# Dataset records
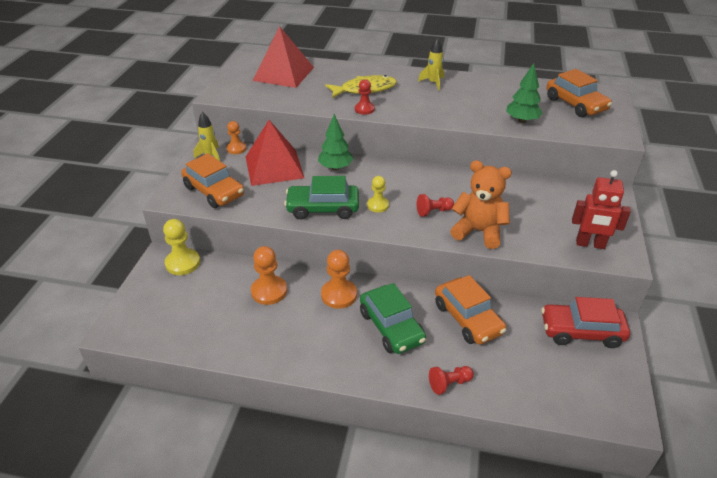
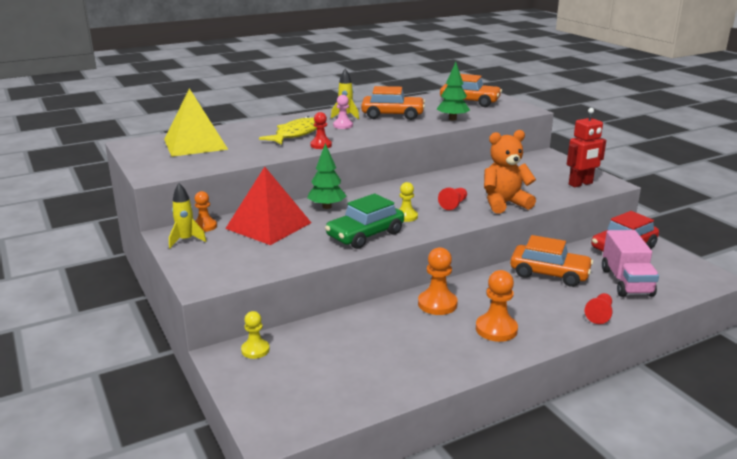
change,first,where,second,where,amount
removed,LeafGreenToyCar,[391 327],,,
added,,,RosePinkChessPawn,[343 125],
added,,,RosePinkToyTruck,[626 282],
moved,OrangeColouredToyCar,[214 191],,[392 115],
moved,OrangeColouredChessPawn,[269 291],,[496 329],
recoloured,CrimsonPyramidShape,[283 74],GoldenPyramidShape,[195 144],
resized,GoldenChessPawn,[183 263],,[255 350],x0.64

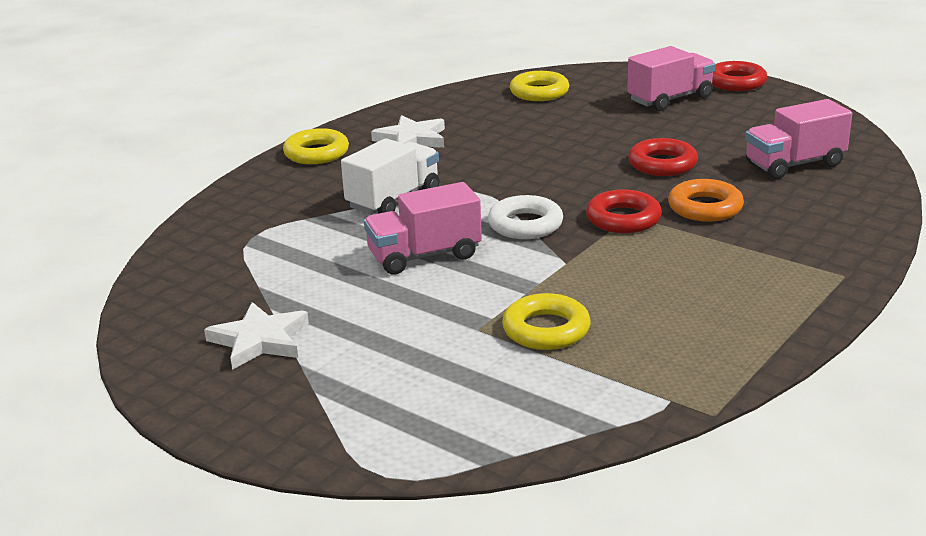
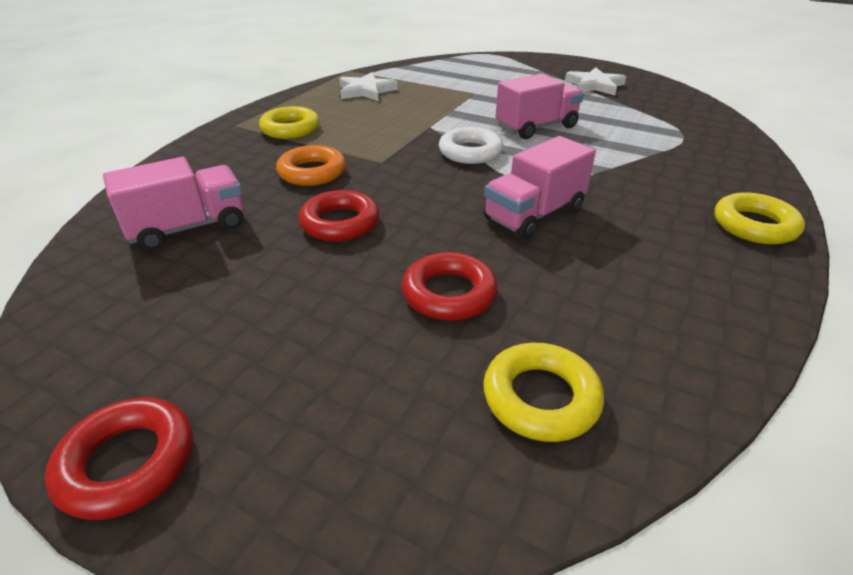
change,first,where,second,where,amount
removed,WhiteToyTruck,[393 200],,,
moved,WhiteStarShape,[411 139],,[366 91],
moved,GoldenTorus,[546 330],,[290 129],
moved,CrimsonTorus,[623 219],,[449 293],
moved,RosePinkToyTruck,[670 99],,[534 215],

# What you will do
What lines above contain the string "RosePinkToyTruck"? Copy all of them.

# Answer below
added,,,RosePinkToyTruck,[626 282],
moved,RosePinkToyTruck,[670 99],,[534 215],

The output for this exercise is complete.